**REQUIRED WORK:** Beginning at the top of the listing, repeat each line exactly until the line with "shifted,cup (pink),(640 178),,(657" has been repeated too.
[Start of Attachment]
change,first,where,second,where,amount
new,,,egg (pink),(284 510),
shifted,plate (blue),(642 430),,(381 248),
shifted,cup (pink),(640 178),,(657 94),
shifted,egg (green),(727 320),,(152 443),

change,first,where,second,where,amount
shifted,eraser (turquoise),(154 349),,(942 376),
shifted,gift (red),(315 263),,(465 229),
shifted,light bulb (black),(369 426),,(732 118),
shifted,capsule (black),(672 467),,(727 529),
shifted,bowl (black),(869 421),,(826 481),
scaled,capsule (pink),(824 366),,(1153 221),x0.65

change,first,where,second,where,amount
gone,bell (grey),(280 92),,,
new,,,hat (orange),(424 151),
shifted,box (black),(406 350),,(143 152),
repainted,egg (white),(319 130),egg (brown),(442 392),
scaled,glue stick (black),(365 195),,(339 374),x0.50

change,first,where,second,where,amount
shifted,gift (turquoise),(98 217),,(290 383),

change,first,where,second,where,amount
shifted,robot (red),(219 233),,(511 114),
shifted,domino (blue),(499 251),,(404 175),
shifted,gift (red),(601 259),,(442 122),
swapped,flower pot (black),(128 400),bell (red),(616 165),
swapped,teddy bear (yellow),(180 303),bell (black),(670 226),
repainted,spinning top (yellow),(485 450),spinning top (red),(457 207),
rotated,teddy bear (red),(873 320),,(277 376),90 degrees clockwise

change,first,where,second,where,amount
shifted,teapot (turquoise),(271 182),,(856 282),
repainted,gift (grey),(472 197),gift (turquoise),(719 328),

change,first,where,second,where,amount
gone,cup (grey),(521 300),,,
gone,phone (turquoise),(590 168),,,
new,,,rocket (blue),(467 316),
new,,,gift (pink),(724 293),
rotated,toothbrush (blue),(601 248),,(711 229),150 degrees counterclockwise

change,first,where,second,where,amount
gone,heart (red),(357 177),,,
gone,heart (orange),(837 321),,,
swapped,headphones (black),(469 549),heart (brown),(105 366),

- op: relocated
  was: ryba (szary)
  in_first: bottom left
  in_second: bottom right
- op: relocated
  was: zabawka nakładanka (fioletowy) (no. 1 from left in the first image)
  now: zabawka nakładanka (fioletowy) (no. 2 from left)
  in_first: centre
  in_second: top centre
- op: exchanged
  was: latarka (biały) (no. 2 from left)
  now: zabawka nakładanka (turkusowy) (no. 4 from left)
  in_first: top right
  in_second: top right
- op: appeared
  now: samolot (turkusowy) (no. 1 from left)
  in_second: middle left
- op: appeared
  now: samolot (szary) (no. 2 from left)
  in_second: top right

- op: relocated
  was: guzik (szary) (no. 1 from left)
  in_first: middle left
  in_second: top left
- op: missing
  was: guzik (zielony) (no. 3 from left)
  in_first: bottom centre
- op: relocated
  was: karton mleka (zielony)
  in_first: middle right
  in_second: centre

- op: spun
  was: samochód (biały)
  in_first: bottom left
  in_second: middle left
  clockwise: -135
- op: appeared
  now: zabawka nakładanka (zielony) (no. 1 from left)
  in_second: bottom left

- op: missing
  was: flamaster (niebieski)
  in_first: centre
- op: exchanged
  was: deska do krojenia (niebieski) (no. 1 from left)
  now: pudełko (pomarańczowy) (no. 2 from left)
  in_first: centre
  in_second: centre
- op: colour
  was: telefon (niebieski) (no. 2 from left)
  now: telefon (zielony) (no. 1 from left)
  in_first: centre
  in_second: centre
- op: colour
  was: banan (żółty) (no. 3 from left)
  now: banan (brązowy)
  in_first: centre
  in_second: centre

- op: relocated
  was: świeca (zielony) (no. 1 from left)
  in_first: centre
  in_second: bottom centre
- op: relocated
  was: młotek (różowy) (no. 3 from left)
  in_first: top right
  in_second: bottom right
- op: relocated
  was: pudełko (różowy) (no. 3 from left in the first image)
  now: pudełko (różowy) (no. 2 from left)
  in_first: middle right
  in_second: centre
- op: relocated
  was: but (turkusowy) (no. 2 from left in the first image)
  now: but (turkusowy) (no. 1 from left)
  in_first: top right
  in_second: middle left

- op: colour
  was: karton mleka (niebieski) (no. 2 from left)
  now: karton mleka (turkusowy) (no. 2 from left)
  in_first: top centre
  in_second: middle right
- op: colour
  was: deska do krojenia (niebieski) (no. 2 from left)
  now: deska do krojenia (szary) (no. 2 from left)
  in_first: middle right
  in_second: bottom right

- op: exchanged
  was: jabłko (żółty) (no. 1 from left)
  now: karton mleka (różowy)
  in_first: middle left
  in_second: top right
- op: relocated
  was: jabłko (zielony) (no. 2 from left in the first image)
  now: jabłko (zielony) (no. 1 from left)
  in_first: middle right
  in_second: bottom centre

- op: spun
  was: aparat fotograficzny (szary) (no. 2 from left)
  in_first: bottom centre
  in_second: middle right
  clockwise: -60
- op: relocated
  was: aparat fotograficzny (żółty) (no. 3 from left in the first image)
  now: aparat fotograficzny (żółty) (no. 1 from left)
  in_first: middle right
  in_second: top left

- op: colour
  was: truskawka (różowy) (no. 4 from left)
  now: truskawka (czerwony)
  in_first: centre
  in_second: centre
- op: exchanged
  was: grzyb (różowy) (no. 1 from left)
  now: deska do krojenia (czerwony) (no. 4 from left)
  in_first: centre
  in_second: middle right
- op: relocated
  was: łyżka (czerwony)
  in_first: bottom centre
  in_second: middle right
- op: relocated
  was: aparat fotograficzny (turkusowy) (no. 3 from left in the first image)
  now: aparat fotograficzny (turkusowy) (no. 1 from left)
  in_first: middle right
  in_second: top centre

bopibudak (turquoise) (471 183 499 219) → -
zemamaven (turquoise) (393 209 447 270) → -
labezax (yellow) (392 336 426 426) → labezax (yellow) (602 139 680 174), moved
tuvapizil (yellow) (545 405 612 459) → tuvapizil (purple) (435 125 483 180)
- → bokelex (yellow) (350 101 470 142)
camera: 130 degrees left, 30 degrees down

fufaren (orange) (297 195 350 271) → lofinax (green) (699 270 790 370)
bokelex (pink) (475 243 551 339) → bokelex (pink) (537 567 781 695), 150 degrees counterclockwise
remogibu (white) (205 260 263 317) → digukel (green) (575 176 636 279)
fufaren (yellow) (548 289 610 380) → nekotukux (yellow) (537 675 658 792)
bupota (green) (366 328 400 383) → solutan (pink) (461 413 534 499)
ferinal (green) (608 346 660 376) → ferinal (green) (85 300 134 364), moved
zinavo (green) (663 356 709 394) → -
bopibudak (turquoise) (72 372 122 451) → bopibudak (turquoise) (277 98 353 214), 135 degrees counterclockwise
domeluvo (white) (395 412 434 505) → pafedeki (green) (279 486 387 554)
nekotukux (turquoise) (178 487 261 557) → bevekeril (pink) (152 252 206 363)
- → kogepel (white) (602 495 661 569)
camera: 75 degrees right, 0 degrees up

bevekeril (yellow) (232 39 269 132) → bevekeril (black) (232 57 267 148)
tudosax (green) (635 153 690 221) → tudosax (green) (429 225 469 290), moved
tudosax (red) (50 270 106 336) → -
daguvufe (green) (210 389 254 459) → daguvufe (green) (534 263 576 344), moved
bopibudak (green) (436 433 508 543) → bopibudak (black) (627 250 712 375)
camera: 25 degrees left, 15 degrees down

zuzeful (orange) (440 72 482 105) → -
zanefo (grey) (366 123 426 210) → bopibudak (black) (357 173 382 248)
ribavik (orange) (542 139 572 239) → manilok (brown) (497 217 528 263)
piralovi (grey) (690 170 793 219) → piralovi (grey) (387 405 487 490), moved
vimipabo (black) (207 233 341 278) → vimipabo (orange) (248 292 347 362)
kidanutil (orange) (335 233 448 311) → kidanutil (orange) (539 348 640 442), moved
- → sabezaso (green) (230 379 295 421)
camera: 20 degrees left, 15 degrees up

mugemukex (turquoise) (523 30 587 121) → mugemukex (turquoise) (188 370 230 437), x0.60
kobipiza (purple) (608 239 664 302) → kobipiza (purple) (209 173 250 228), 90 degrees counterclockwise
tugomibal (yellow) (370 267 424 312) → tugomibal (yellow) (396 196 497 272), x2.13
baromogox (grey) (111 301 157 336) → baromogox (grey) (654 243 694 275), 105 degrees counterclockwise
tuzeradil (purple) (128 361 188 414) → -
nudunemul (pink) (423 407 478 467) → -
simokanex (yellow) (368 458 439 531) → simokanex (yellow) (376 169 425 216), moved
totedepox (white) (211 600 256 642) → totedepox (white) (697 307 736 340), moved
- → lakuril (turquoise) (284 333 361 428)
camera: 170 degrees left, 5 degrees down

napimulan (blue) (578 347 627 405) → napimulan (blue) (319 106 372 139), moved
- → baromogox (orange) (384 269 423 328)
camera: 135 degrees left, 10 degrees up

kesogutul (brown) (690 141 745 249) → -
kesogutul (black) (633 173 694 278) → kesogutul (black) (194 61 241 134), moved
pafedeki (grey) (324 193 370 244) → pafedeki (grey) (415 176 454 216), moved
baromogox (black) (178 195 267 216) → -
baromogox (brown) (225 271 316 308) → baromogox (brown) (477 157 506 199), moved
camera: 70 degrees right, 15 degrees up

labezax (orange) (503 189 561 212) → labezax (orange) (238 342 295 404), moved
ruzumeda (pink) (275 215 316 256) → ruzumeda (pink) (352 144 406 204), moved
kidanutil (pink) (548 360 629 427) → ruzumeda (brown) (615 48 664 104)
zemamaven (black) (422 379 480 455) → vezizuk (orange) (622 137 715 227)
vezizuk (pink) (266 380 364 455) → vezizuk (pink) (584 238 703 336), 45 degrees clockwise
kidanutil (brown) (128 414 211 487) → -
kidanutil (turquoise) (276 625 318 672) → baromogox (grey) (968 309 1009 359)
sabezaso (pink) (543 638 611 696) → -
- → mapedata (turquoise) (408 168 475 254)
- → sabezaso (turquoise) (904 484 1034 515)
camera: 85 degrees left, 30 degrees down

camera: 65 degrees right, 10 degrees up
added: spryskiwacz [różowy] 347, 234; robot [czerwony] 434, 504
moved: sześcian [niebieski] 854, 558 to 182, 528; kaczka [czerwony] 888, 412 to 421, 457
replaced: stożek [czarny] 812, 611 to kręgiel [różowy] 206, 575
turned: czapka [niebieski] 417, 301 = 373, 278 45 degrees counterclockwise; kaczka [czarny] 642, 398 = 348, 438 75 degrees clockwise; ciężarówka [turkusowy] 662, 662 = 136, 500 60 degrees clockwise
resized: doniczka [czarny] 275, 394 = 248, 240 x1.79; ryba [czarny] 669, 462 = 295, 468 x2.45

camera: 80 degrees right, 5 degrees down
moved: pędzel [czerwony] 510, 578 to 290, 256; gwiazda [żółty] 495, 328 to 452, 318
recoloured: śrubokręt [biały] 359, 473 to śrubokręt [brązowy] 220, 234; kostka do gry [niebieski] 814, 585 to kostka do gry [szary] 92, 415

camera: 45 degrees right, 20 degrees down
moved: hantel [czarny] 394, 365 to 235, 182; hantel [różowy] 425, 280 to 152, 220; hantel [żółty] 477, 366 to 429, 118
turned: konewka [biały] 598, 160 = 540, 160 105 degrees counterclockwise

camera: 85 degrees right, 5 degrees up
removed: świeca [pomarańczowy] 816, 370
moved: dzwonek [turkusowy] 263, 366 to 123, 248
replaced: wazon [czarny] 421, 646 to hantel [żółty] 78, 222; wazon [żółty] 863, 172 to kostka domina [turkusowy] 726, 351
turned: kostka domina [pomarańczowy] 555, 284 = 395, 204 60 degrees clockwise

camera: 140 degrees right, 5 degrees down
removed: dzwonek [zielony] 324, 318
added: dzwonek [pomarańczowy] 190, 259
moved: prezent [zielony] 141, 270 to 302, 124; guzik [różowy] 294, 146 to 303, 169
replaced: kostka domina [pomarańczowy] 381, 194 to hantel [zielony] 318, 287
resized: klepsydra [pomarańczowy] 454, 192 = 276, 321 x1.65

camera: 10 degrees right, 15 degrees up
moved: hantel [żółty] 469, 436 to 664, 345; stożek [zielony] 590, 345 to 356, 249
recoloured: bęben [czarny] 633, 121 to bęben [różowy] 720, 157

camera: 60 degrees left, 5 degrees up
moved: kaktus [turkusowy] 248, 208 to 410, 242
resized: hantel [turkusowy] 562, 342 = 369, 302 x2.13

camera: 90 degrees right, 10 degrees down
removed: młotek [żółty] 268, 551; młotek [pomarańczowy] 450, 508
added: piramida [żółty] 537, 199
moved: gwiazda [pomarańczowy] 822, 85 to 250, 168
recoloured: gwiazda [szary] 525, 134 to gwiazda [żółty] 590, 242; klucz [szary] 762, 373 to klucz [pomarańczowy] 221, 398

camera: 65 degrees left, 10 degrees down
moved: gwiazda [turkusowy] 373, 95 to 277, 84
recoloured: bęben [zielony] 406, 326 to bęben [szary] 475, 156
[End of Attachment]
**EXPECTED ANSWER:**
change,first,where,second,where,amount
new,,,egg (pink),(284 510),
shifted,plate (blue),(642 430),,(381 248),
shifted,cup (pink),(640 178),,(657 94),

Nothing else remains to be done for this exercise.